- Opening Delimiter -

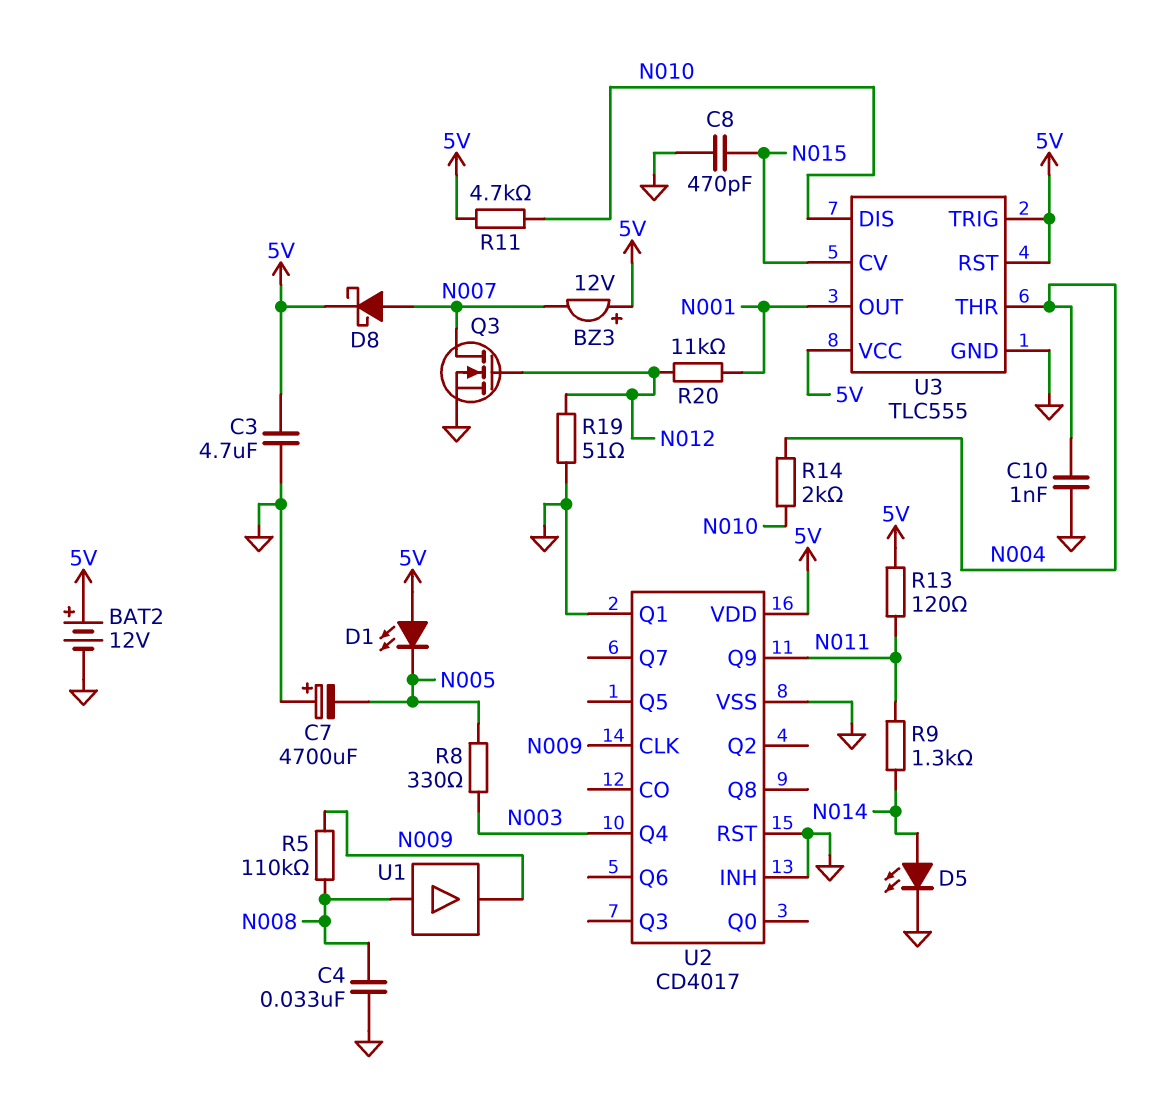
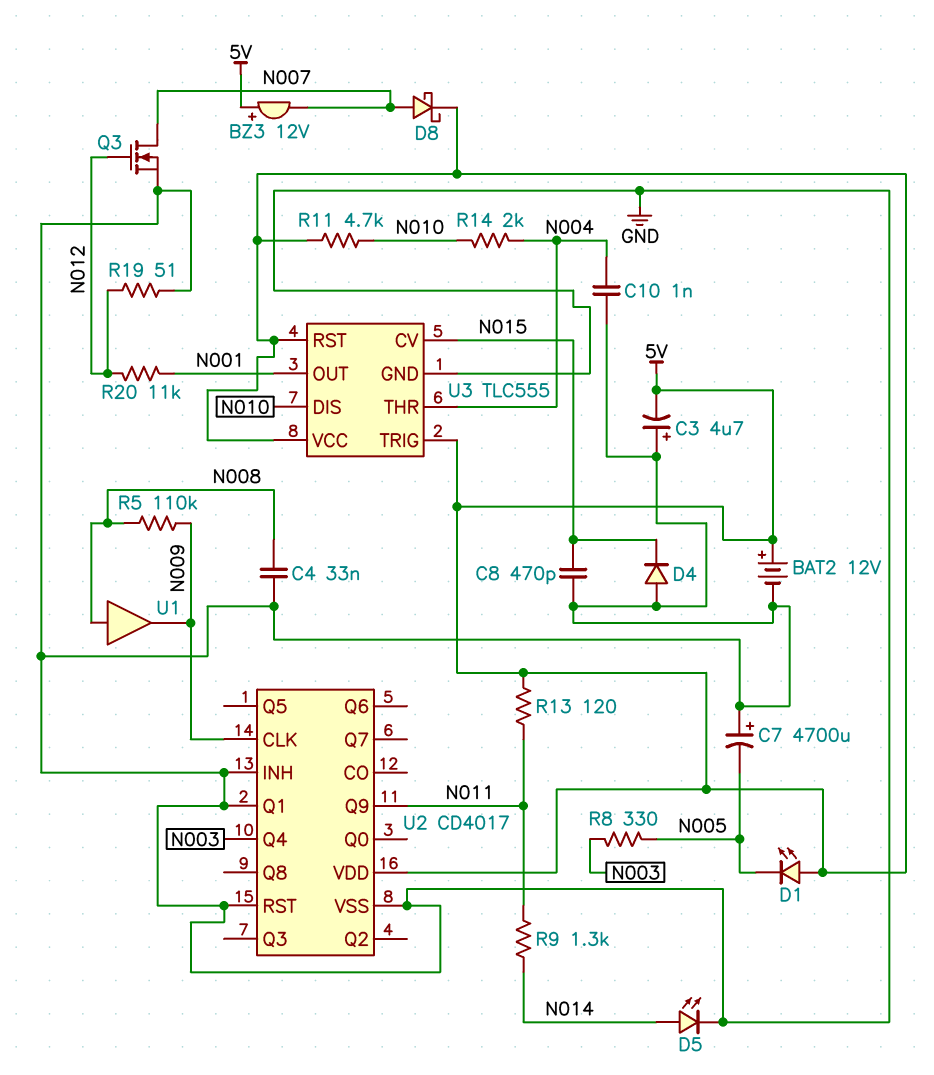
C3: 4.7uF (5V, GND) -> 4.7uF (plus GND, minus 5V)
D4: none -> diode (A GND, K N015)

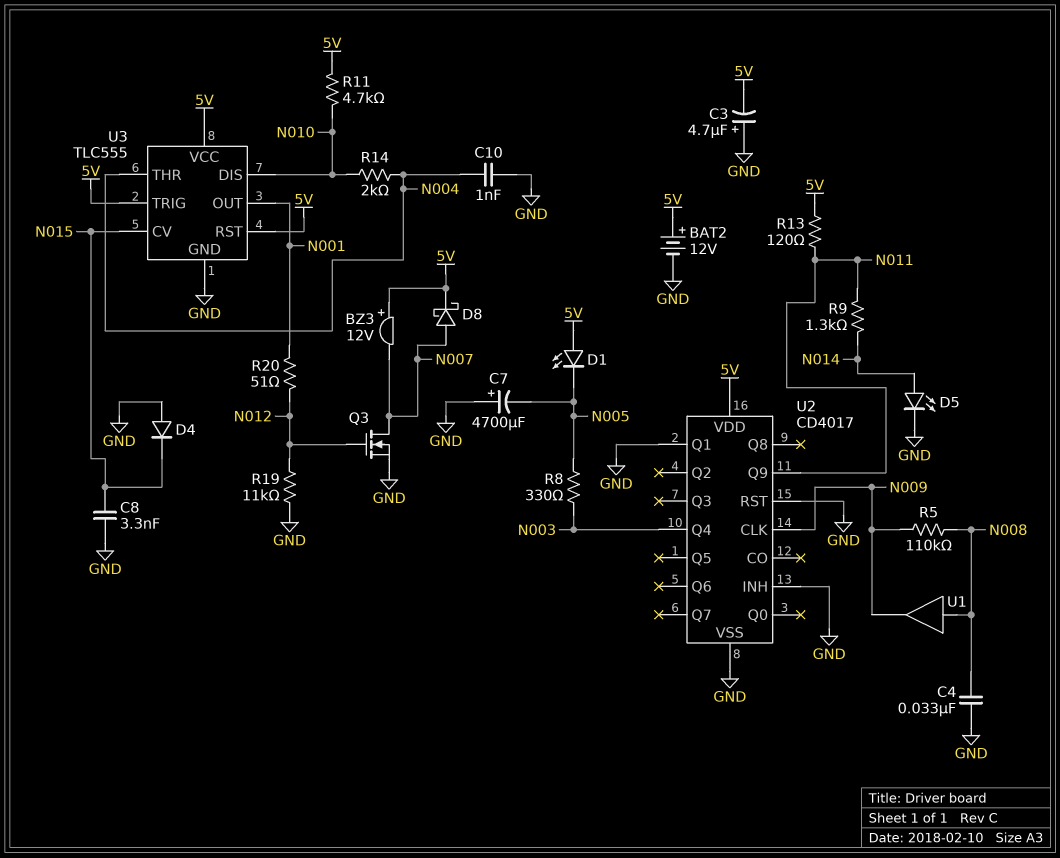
C8: 470pF (GND, N015) -> 3.3nF (GND, N015)
R19: 51 (GND, N012) -> 11k (GND, N012)
R20: 11k (N001, N012) -> 51 (N001, N012)

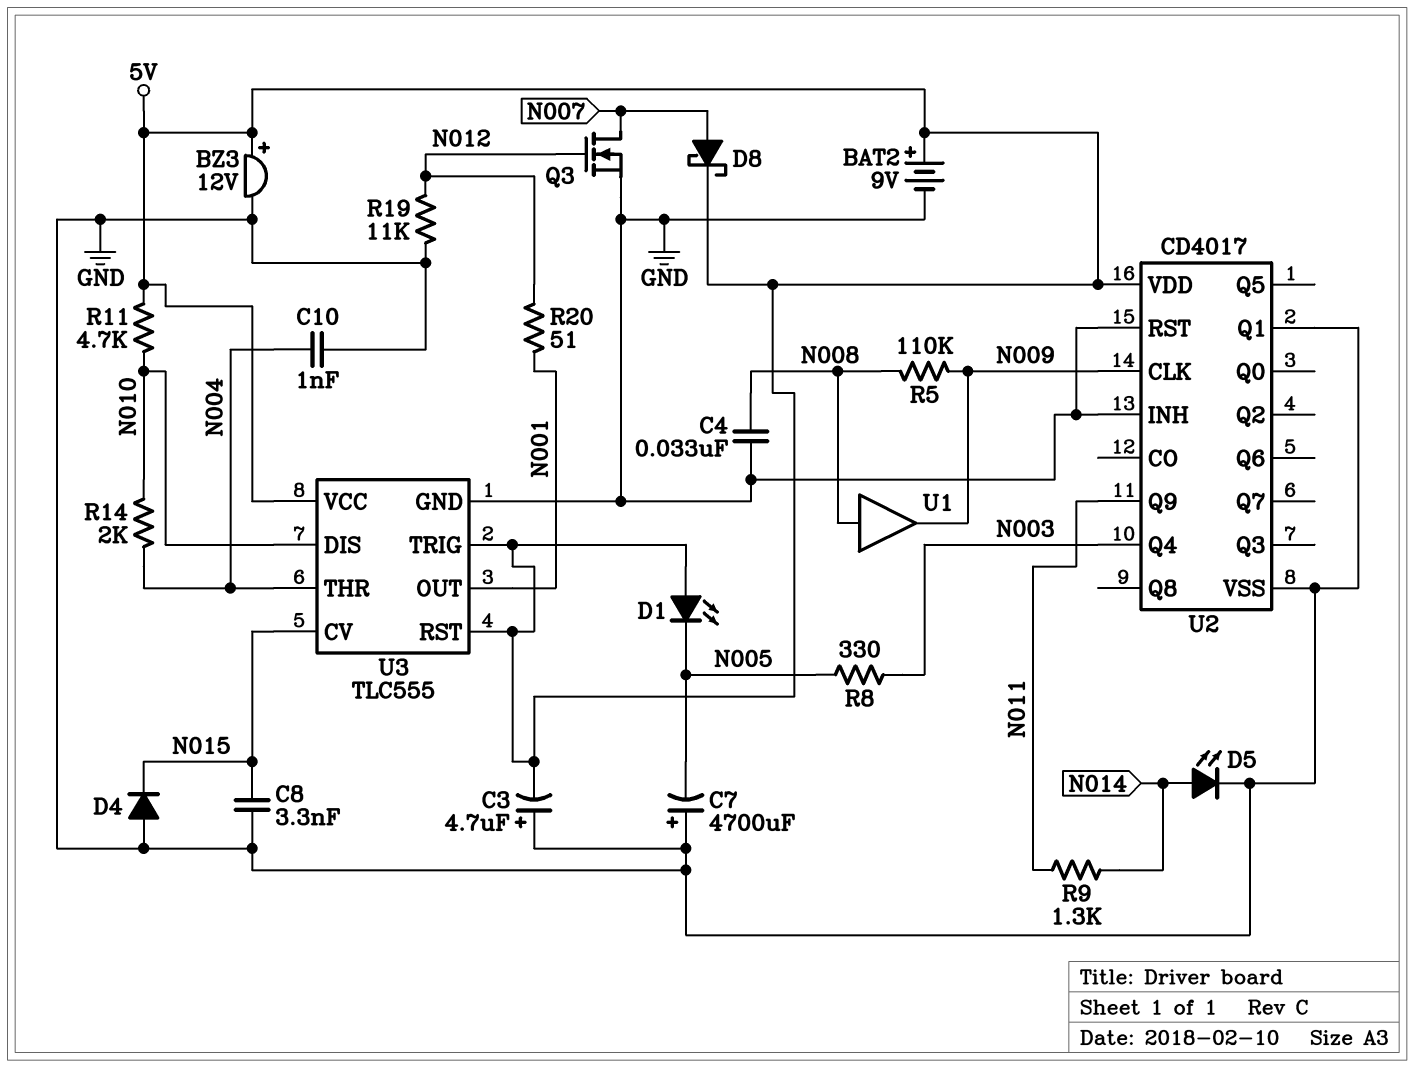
BAT2: 12V (plus 5V, minus GND) -> 9V (plus 5V, minus GND)
BZ3: buzzer 12V (plus 5V, minus N007) -> buzzer 12V (plus 5V, minus GND)
R13: 120 (5V, N011) -> none

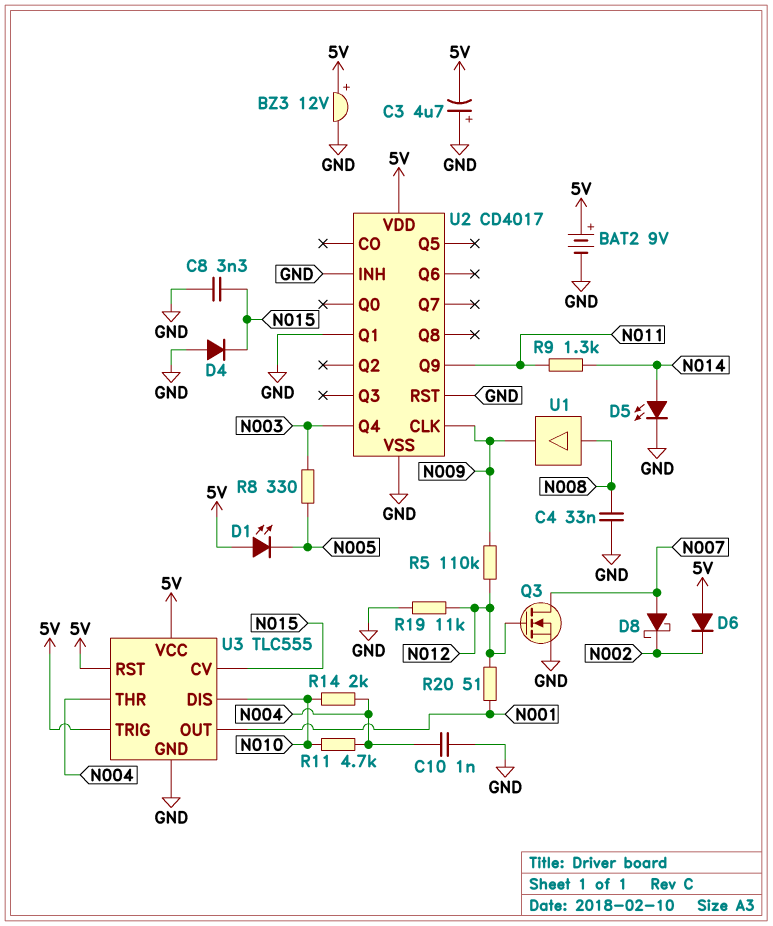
C7: 4700uF (plus GND, minus N005) -> none
D6: none -> diode (A 5V, K N002)
D8: schottky (A N007, K 5V) -> schottky (A N007, K N002)
R5: 110k (N008, N009) -> 110k (N009, N012)
R11: 4.7k (5V, N010) -> 4.7k (N004, N010)

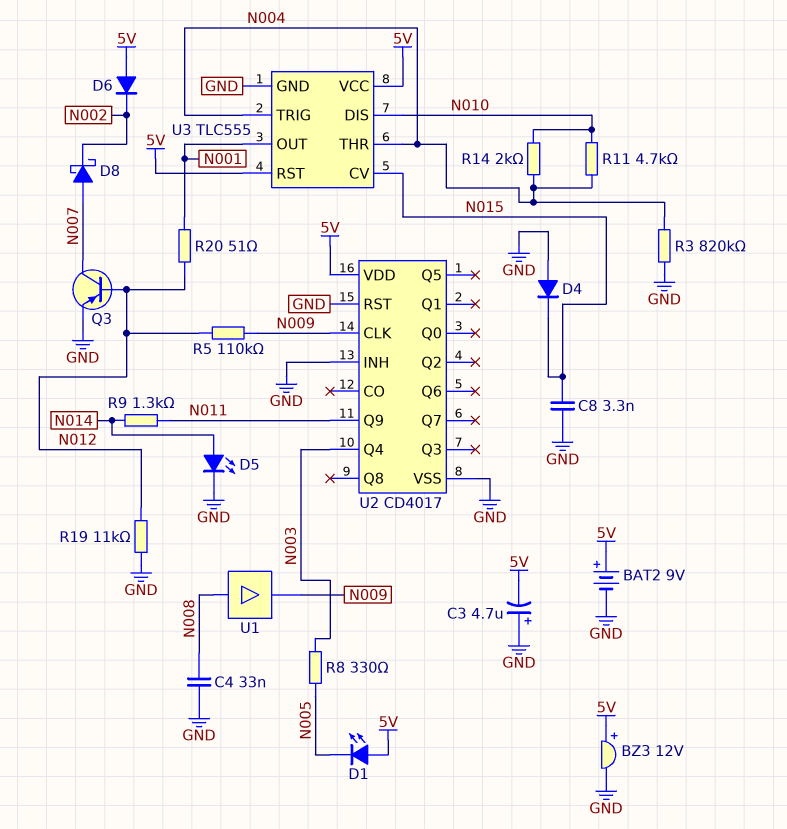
C10: 1nF (GND, N004) -> none
Q3: NMOS (G N012, D N007, S GND) -> PNP (B N012, C N007, E GND)
R3: none -> 820k (GND, N004)
U2 pin Q1: GND -> none
U3 pin TRIG: 5V -> N004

- Closing Delimiter -

▶ _Work to be completed_:
With images omitted, output the data exactly as given.

▶ _Expected answer_:
C3: 4.7uF (5V, GND) -> 4.7uF (plus GND, minus 5V)
D4: none -> diode (A GND, K N015)

C8: 470pF (GND, N015) -> 3.3nF (GND, N015)
R19: 51 (GND, N012) -> 11k (GND, N012)
R20: 11k (N001, N012) -> 51 (N001, N012)

BAT2: 12V (plus 5V, minus GND) -> 9V (plus 5V, minus GND)
BZ3: buzzer 12V (plus 5V, minus N007) -> buzzer 12V (plus 5V, minus GND)
R13: 120 (5V, N011) -> none

C7: 4700uF (plus GND, minus N005) -> none
D6: none -> diode (A 5V, K N002)
D8: schottky (A N007, K 5V) -> schottky (A N007, K N002)
R5: 110k (N008, N009) -> 110k (N009, N012)
R11: 4.7k (5V, N010) -> 4.7k (N004, N010)

C10: 1nF (GND, N004) -> none
Q3: NMOS (G N012, D N007, S GND) -> PNP (B N012, C N007, E GND)
R3: none -> 820k (GND, N004)
U2 pin Q1: GND -> none
U3 pin TRIG: 5V -> N004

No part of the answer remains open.